Your copy of the data below must be exact and must leave out all pictures.
=== DATASET ENTRIES ===
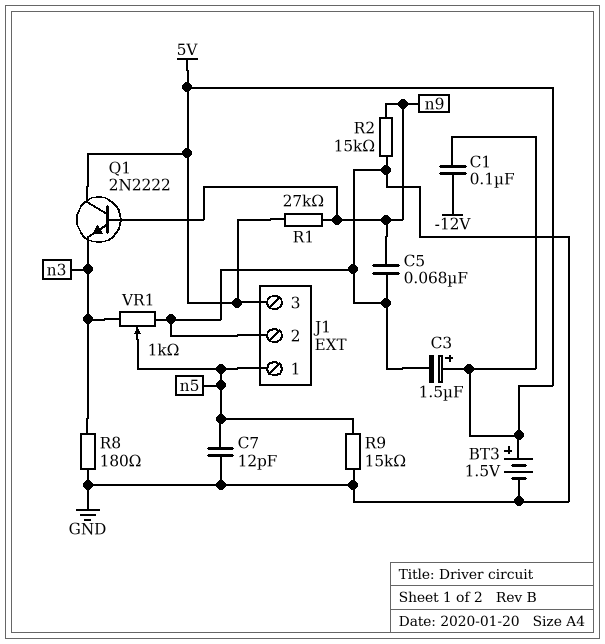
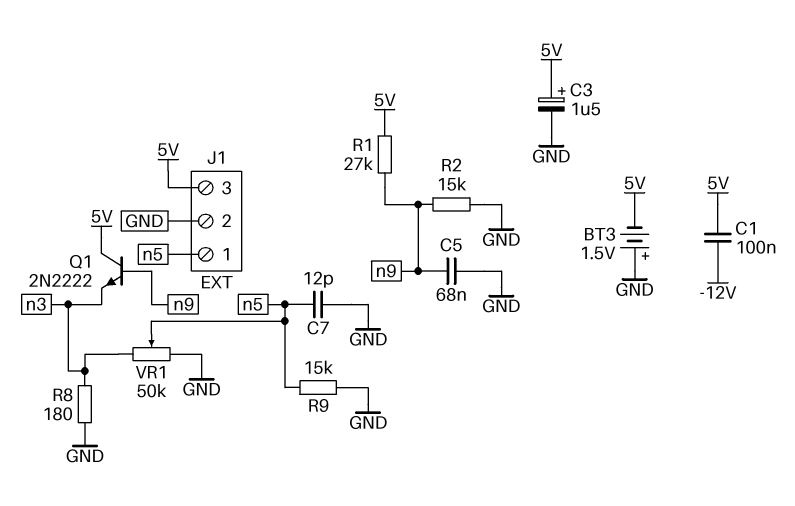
BT3: 1.5V (plus 5V, minus GND) -> 1.5V (plus GND, minus 5V)
VR1: 1k (GND, n3, wiper n5) -> 50k (GND, n3, wiper n5)

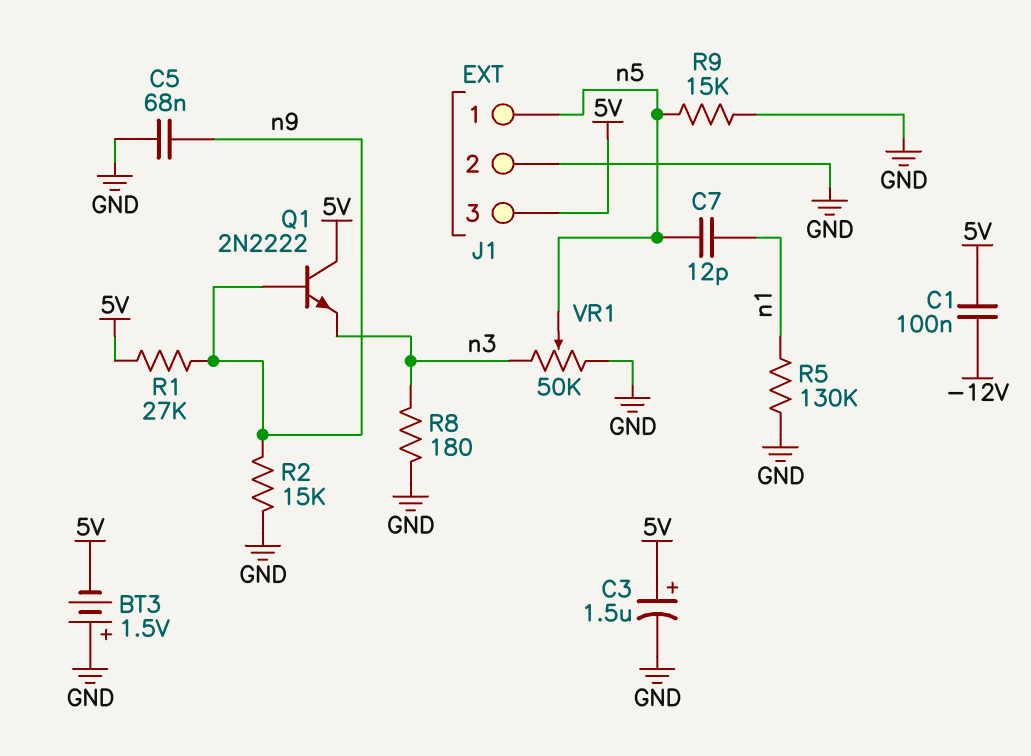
C7: 12pF (GND, n5) -> 12pF (n1, n5)
R5: none -> 130k (GND, n1)

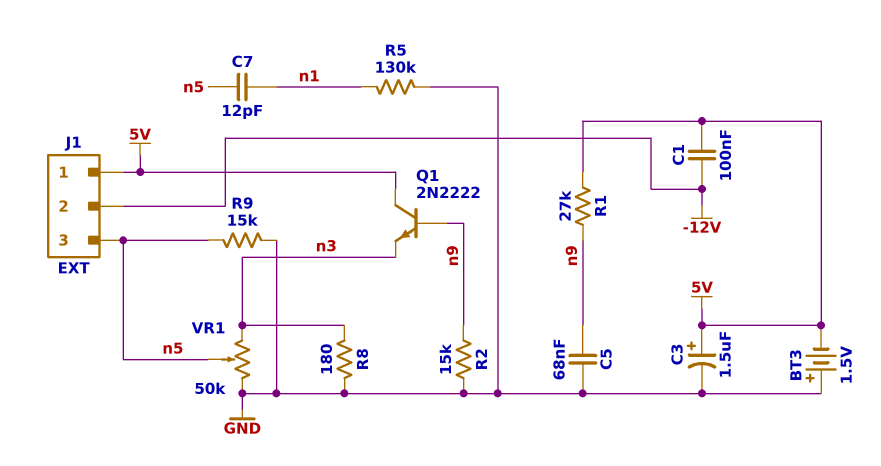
J1 pin 1: n5 -> 5V
J1 pin 2: GND -> -12V
J1 pin 3: 5V -> n5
===
## ANSWER TO THIS EXERCISE
BT3: 1.5V (plus 5V, minus GND) -> 1.5V (plus GND, minus 5V)
VR1: 1k (GND, n3, wiper n5) -> 50k (GND, n3, wiper n5)

C7: 12pF (GND, n5) -> 12pF (n1, n5)
R5: none -> 130k (GND, n1)

J1 pin 1: n5 -> 5V
J1 pin 2: GND -> -12V
J1 pin 3: 5V -> n5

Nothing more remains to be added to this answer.